Object correspondence data:
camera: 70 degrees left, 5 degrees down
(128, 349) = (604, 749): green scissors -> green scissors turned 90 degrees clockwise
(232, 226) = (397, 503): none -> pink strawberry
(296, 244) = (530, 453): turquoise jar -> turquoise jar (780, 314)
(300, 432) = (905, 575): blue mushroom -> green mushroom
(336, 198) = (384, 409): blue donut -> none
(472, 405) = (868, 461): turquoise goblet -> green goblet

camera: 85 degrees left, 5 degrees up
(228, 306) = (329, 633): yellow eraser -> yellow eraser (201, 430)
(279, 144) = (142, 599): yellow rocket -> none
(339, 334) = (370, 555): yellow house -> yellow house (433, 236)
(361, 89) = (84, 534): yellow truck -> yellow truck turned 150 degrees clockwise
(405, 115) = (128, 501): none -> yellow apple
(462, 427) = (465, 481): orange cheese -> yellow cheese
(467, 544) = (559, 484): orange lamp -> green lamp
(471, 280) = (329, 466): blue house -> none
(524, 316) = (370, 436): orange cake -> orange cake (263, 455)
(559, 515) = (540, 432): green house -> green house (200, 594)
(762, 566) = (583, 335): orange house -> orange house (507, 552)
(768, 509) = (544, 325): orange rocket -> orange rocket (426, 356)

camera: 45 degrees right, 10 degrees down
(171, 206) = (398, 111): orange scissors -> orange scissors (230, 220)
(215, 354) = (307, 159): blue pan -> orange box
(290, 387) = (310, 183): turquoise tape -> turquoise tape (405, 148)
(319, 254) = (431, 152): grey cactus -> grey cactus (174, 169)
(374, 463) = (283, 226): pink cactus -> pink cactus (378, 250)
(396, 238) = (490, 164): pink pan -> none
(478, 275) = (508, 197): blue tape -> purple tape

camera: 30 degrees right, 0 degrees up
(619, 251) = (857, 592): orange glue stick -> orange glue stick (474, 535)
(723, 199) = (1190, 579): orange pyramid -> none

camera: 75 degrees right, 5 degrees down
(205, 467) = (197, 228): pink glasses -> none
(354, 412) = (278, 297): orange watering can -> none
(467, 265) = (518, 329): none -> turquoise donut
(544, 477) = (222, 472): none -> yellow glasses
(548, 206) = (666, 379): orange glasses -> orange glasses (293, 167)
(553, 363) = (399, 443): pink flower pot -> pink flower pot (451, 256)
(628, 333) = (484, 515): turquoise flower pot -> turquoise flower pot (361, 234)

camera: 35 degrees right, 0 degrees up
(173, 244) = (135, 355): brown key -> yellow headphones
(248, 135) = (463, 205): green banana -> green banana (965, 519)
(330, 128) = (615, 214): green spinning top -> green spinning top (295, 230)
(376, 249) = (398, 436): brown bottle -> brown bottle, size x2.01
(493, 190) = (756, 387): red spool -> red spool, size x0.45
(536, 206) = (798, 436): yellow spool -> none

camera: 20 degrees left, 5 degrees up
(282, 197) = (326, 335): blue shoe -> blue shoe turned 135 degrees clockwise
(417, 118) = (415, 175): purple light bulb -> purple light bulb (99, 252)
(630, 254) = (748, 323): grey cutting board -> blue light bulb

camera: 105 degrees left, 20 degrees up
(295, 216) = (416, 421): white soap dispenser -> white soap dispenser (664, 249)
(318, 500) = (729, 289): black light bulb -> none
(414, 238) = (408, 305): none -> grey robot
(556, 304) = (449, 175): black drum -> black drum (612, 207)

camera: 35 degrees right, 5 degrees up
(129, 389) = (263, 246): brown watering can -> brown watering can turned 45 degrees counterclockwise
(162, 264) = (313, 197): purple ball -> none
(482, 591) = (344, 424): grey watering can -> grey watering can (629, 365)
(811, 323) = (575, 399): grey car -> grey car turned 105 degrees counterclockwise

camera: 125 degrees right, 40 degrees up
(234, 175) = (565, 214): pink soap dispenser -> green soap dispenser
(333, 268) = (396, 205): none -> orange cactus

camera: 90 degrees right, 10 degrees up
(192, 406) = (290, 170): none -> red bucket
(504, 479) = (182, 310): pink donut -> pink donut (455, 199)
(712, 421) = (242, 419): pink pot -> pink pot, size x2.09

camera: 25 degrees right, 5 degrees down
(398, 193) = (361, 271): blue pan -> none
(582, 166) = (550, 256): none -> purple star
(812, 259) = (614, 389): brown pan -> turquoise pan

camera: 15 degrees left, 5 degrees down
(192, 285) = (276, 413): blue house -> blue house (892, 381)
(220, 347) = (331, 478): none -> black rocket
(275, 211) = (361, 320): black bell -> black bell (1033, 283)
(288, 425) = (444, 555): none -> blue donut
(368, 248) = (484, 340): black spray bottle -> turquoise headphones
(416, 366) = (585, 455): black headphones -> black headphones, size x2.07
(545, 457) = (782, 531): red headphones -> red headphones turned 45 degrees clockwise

**YOUR OBJECTIVE**
Look through the entries above, and wherever a line holds the string "scissors", copy it.

**TASK ANSWER**
(128, 349) = (604, 749): green scissors -> green scissors turned 90 degrees clockwise
(171, 206) = (398, 111): orange scissors -> orange scissors (230, 220)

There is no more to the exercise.